===== Input records =====
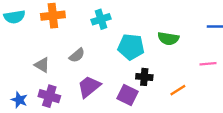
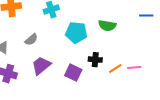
pink line: (208, 64) -> (134, 68), moved
black cross: (144, 77) -> (95, 60), moved

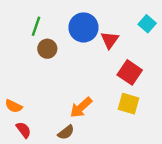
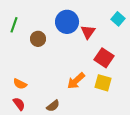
green line: (36, 26) -> (14, 25), moved
orange semicircle: (14, 106) -> (20, 84), moved
orange arrow: (81, 107) -> (76, 81), moved

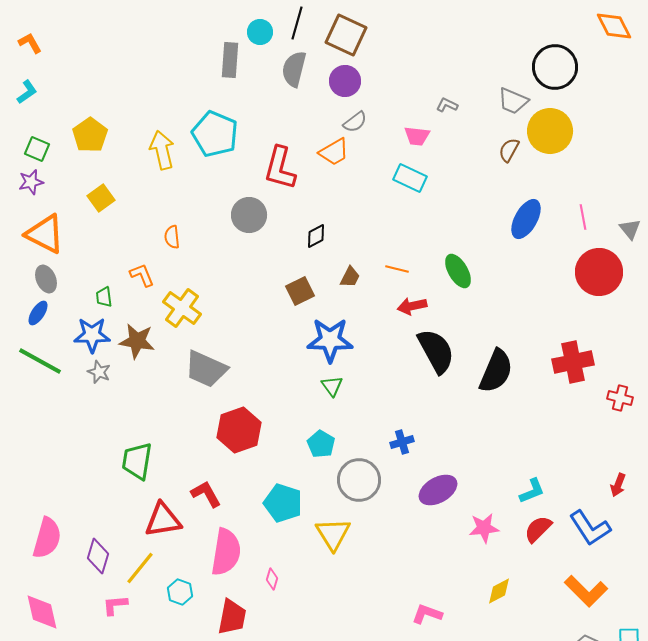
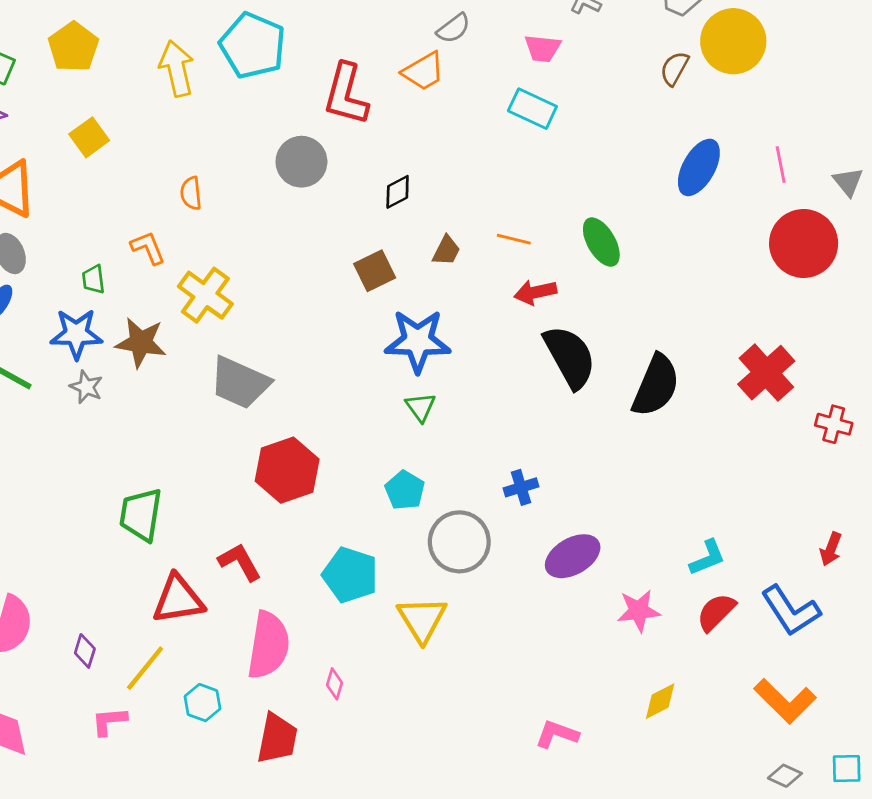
red cross: (573, 362) -> (766, 373), turned -30
purple diamond: (98, 556) -> (85, 651), size x0.7

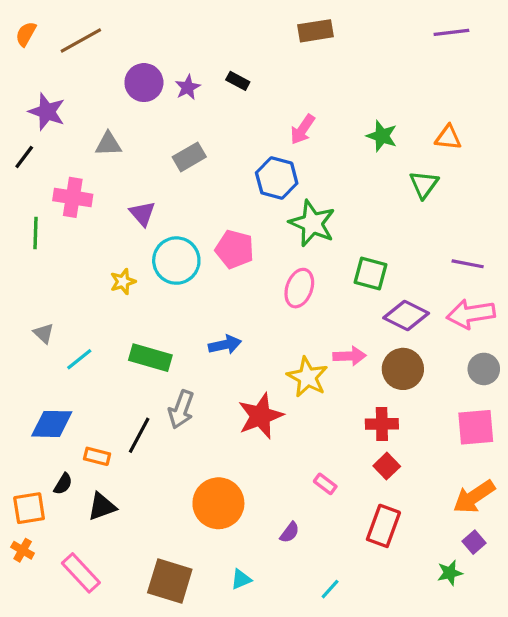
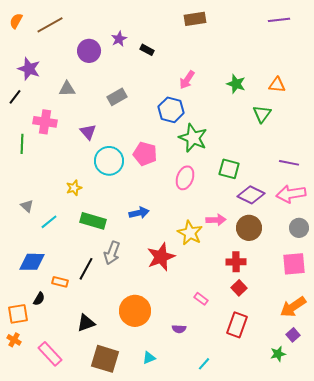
purple star: (188, 87) -> (119, 39), moved
yellow star: (123, 282) -> (74, 188), moved
black triangle: (102, 507) -> (86, 323), moved
purple semicircle: (290, 532) -> (179, 329), turned 56

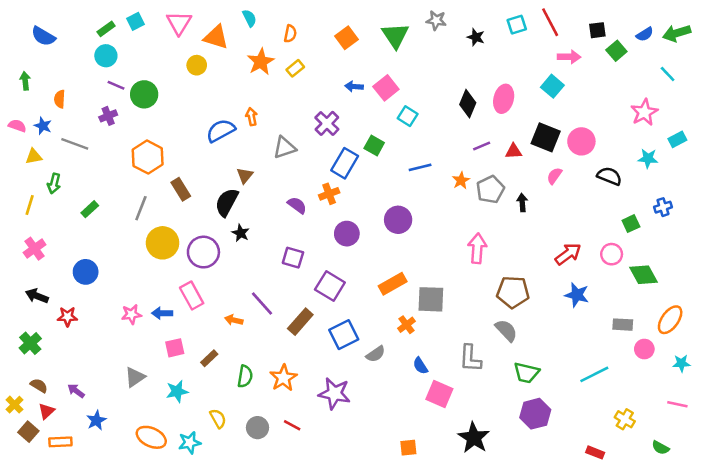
=====
• _Your goal_: Your task is to give again, unchanged, the lines from the line that contains "orange arrow: (81, 107) -> (76, 81), moved" to the end of the records. Include both end lines but no pictures.

• _Reply to the task_:
orange arrow: (81, 107) -> (76, 81), moved

red cross: (573, 362) -> (766, 373), turned -30
purple diamond: (98, 556) -> (85, 651), size x0.7

purple star: (188, 87) -> (119, 39), moved
yellow star: (123, 282) -> (74, 188), moved
black triangle: (102, 507) -> (86, 323), moved
purple semicircle: (290, 532) -> (179, 329), turned 56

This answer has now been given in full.